Work instruction: Return each of the entries below precisely, with no pictures in the result.

Dataset records
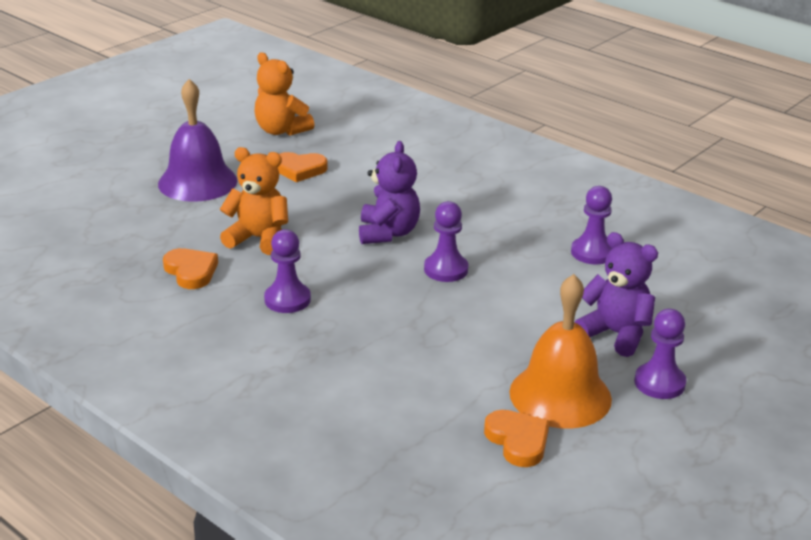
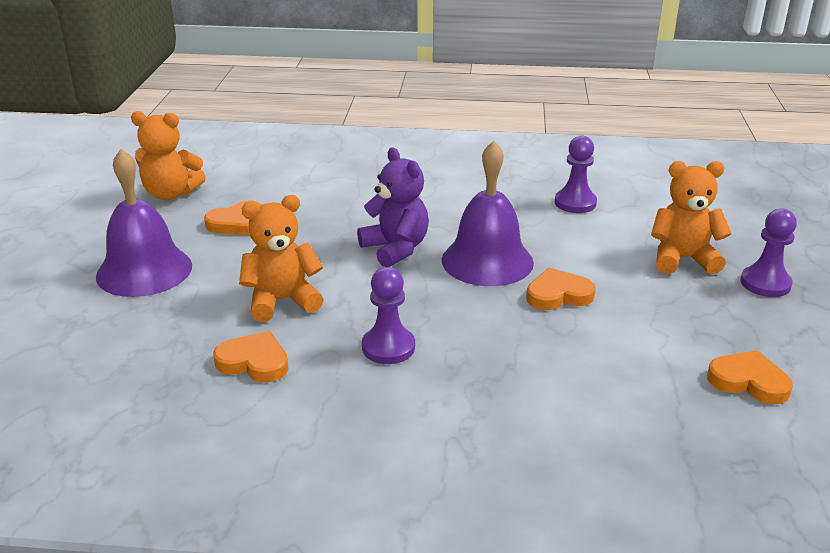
camera: 35 degrees left, 0 degrees up
purple pawn [424,201,468,282] -> purple bell [442,141,534,286]
orange bell [509,274,612,428] -> none
purple teddy bear [575,232,658,357] -> orange teddy bear [651,161,732,274]
none -> orange heart [526,268,596,310]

Task solution:
camera: 35 degrees left, 0 degrees up
purple pawn [424,201,468,282] -> purple bell [442,141,534,286]
orange bell [509,274,612,428] -> none
purple teddy bear [575,232,658,357] -> orange teddy bear [651,161,732,274]
none -> orange heart [526,268,596,310]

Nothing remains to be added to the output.